Reproduce the entries shown below only from the line with "pink cap: 7 -> 8" down to the line with "turquoise glasses: 8 -> 4", keeping both end lines and copying each one exactly.

_Extracted records_
□ □ □ □ □

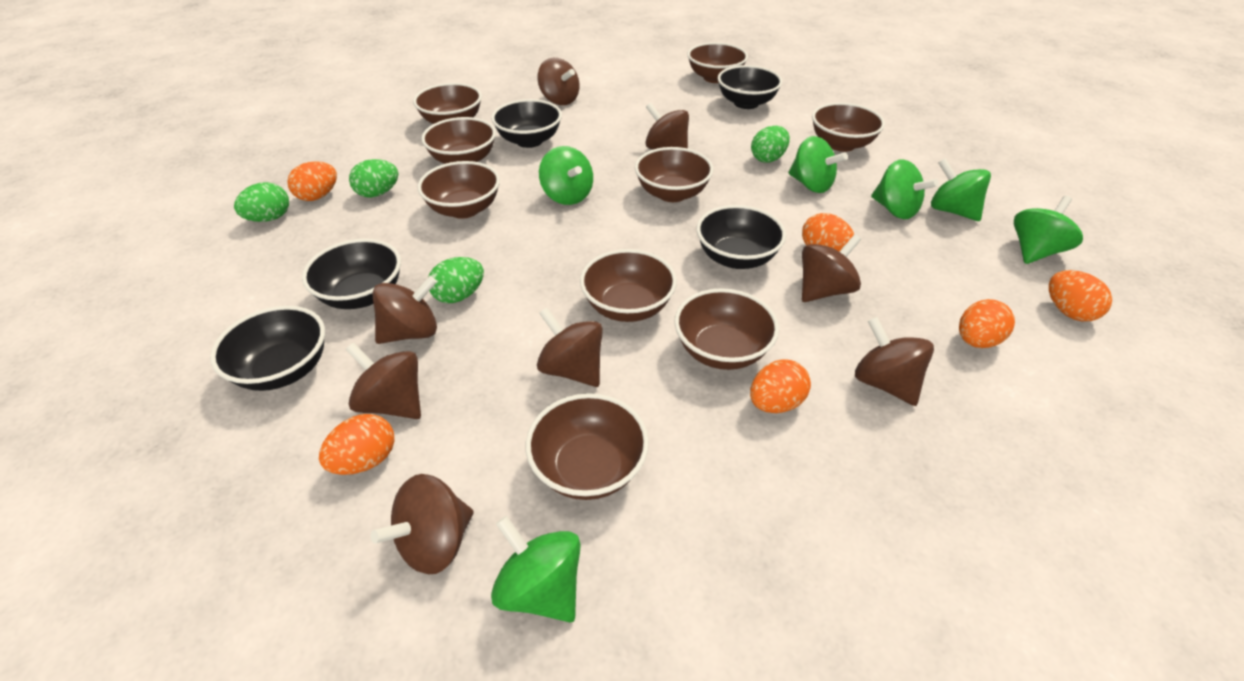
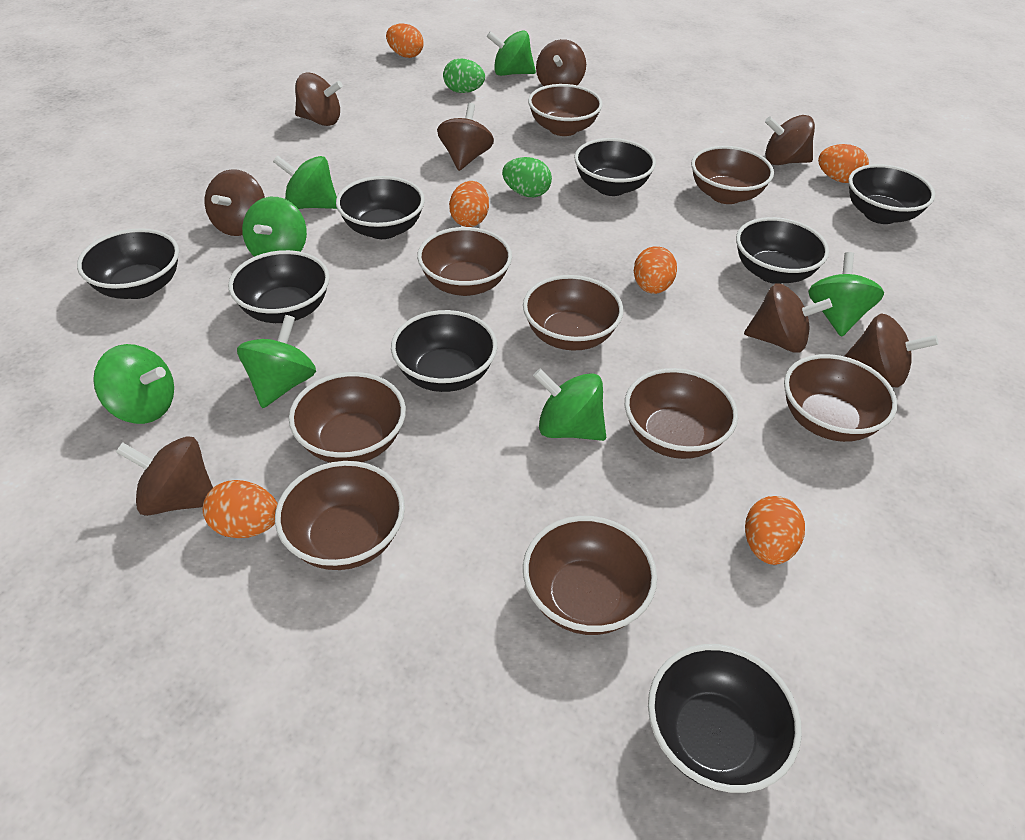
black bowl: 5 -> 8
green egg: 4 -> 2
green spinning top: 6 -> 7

□ □ □ □ □

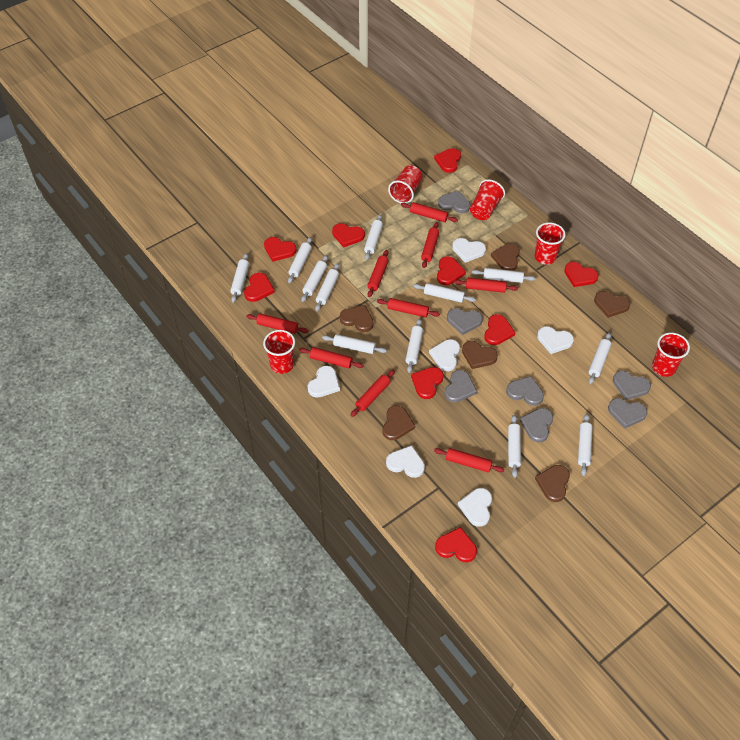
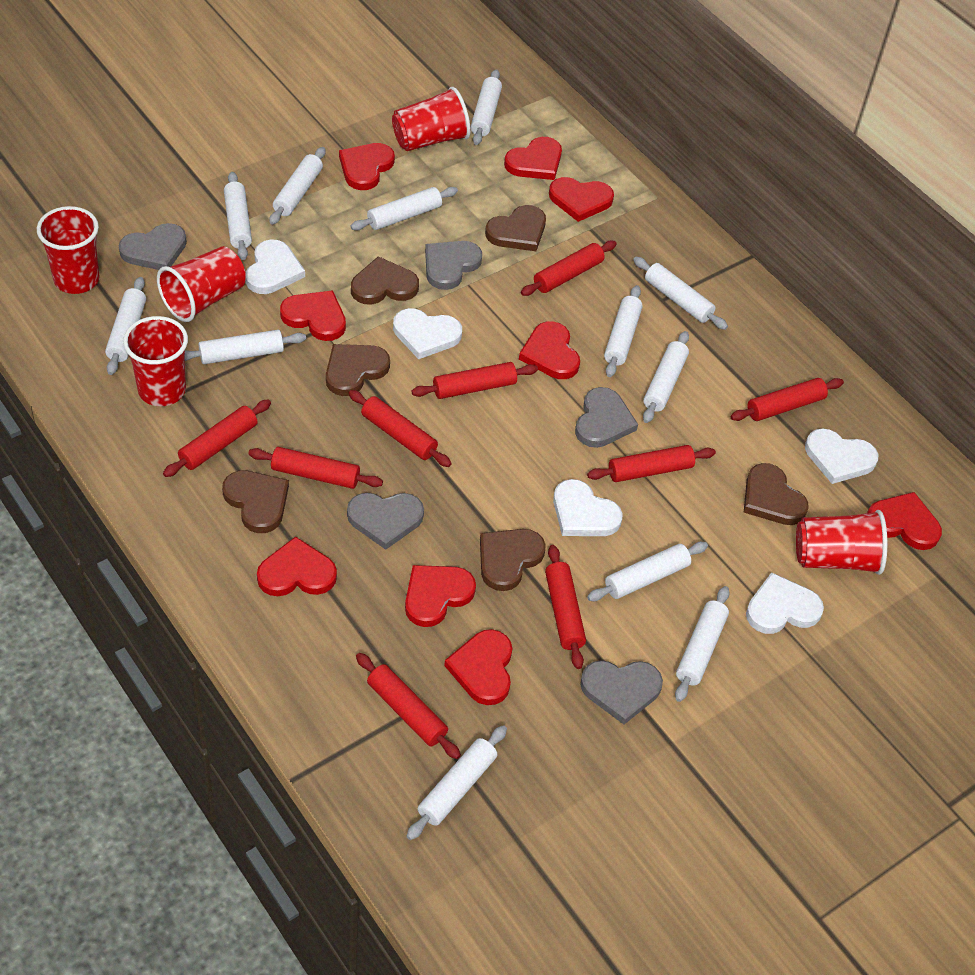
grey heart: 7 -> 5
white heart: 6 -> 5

□ □ □ □ □

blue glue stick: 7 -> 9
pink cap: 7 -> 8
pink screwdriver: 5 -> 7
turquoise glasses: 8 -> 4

□ □ □ □ □

_Response box_
pink cap: 7 -> 8
pink screwdriver: 5 -> 7
turquoise glasses: 8 -> 4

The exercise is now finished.